_RECORDED INFORMATION_
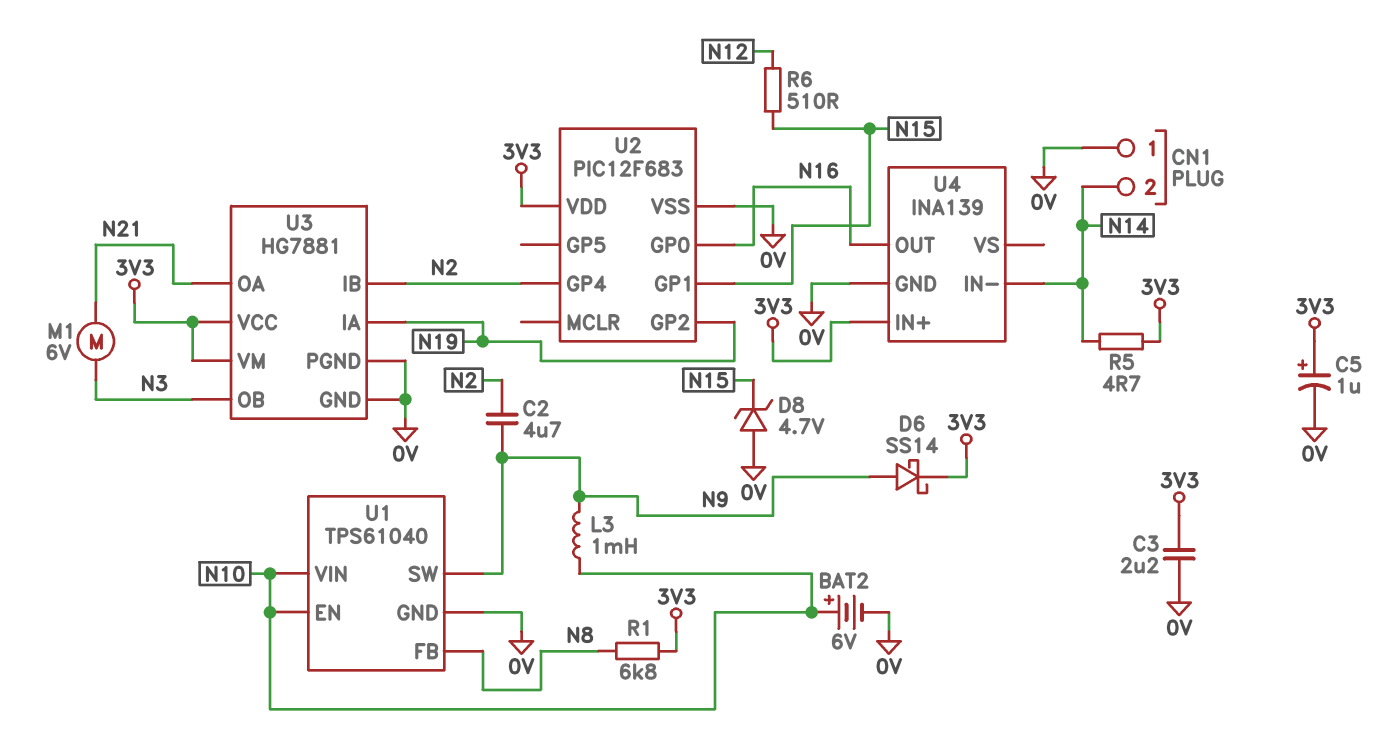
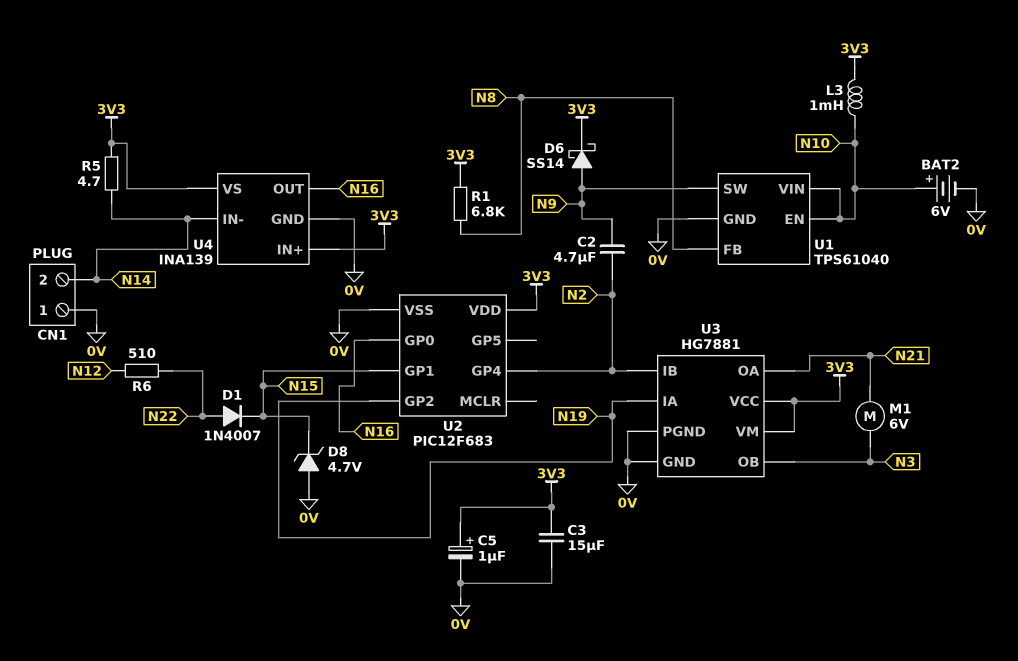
C3: 2.2uF (0V, 3V3) -> 15uF (0V, 3V3)
D1: none -> diode 1N4007 (A N22, K N15)
L3: 1mH (N9, N10) -> 1mH (3V3, N10)
R6: 510 (N12, N15) -> 510 (N12, N22)
U4 pin VS: none -> 3V3

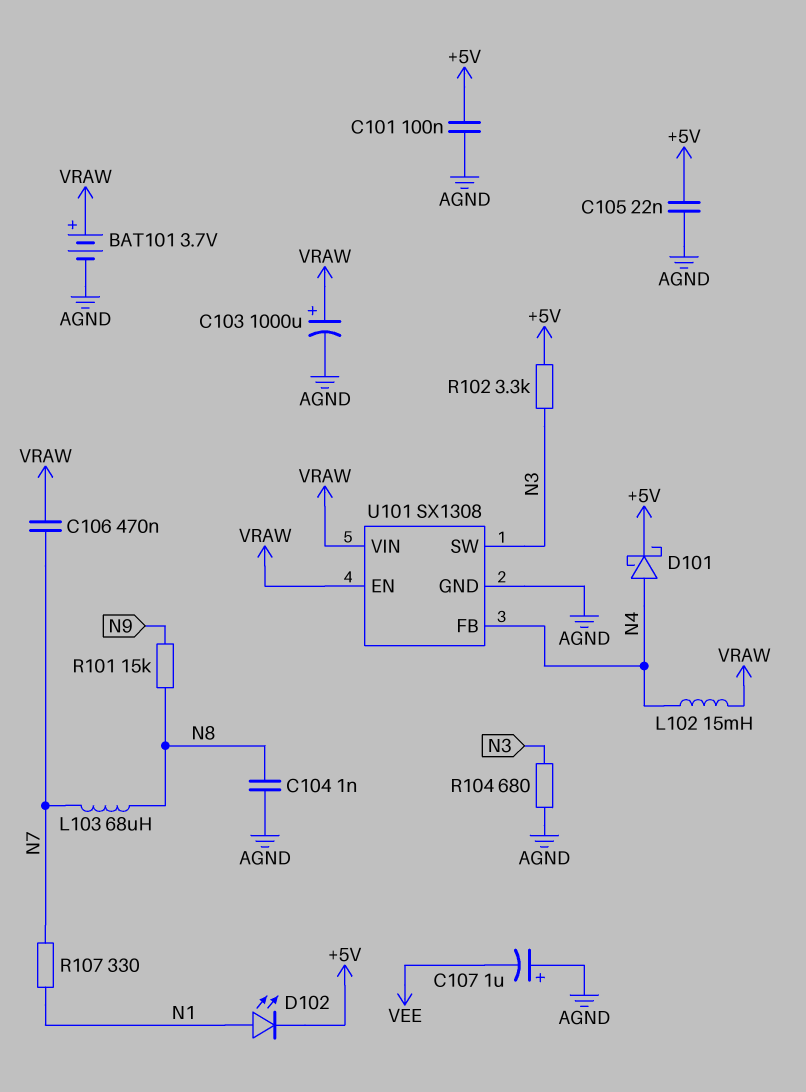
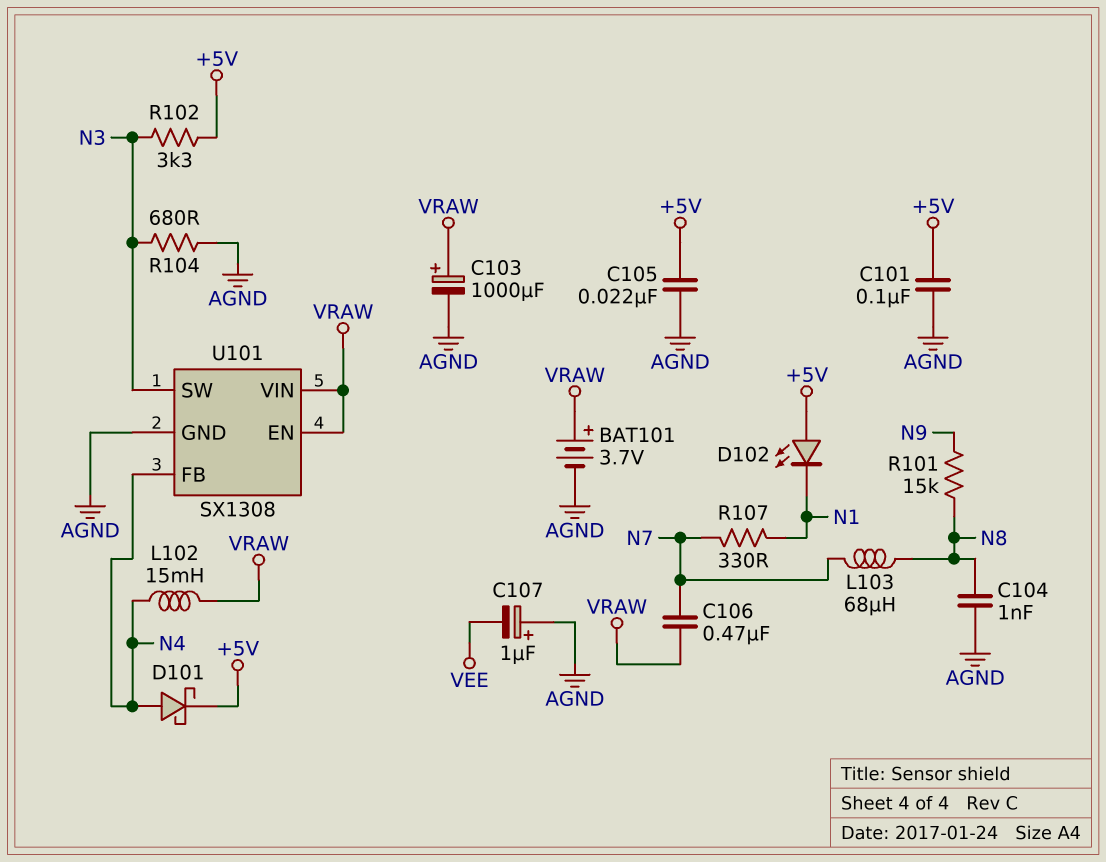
D102: LED (A N1, K +5V) -> LED (A +5V, K N1)

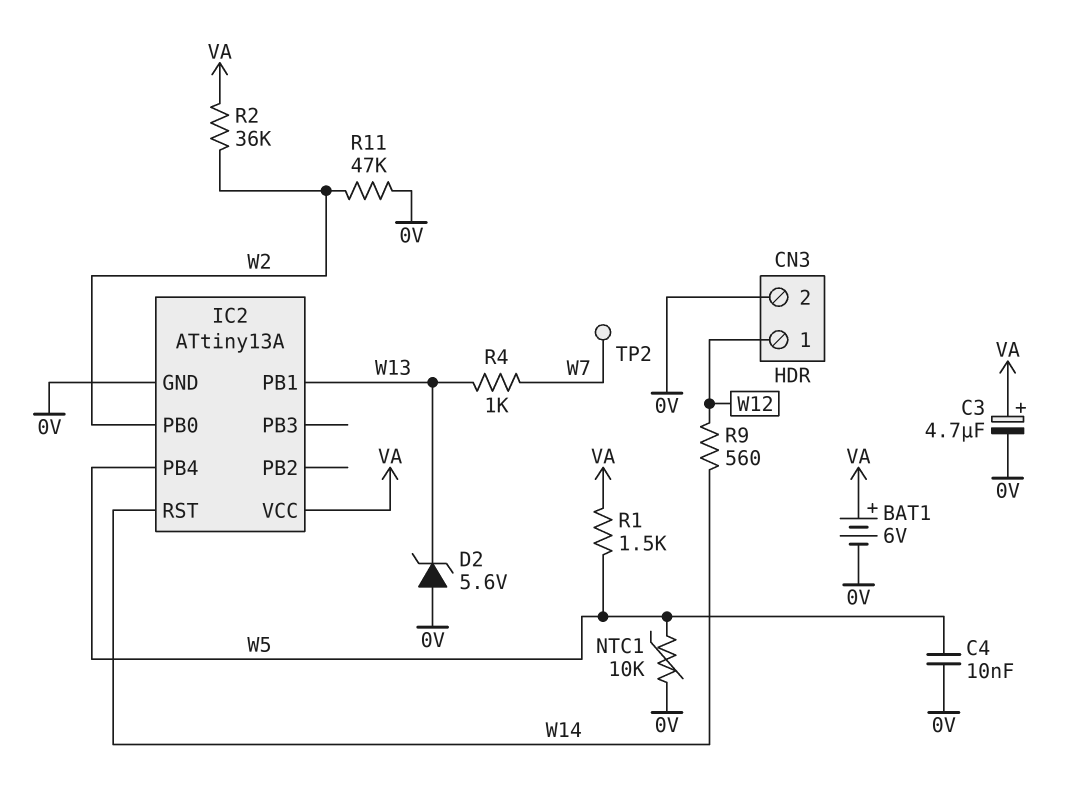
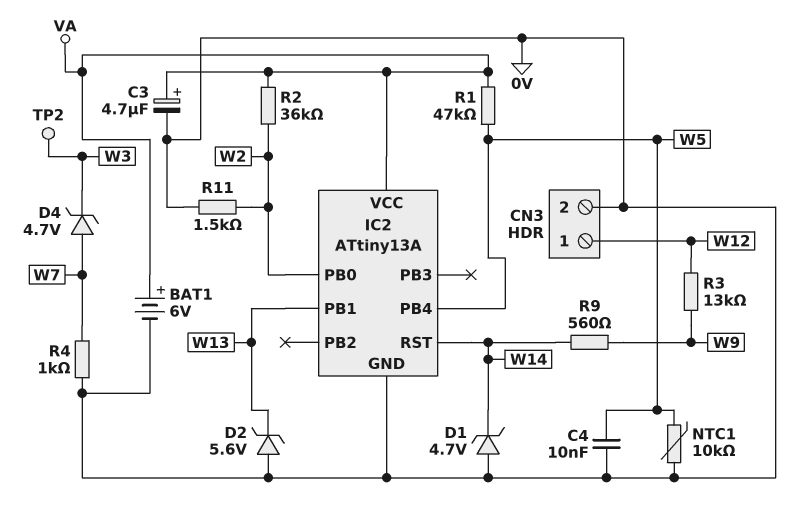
D1: none -> zener 4.7V (A 0V, K W14)
D4: none -> zener 4.7V (A W7, K W3)
R1: 1.5k (VA, W5) -> 47k (VA, W5)
R3: none -> 13k (W9, W12)
R4: 1k (W7, W13) -> 1k (0V, W7)
R9: 560 (W12, W14) -> 560 (W9, W14)
R11: 47k (0V, W2) -> 1.5k (0V, W2)
TP2: test point (W7) -> test point (W3)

_TASK STATEMENT_
The response must repeat exactly the lines above from the one with "D1: none -> diode 1N4007 (A N22, K N15)" through the one with "R11: 47k (0V, W2) -> 1.5k (0V, W2)", including both, and must contain no pictures and no other text.

_YOUR RESPONSE_
D1: none -> diode 1N4007 (A N22, K N15)
L3: 1mH (N9, N10) -> 1mH (3V3, N10)
R6: 510 (N12, N15) -> 510 (N12, N22)
U4 pin VS: none -> 3V3

D102: LED (A N1, K +5V) -> LED (A +5V, K N1)

D1: none -> zener 4.7V (A 0V, K W14)
D4: none -> zener 4.7V (A W7, K W3)
R1: 1.5k (VA, W5) -> 47k (VA, W5)
R3: none -> 13k (W9, W12)
R4: 1k (W7, W13) -> 1k (0V, W7)
R9: 560 (W12, W14) -> 560 (W9, W14)
R11: 47k (0V, W2) -> 1.5k (0V, W2)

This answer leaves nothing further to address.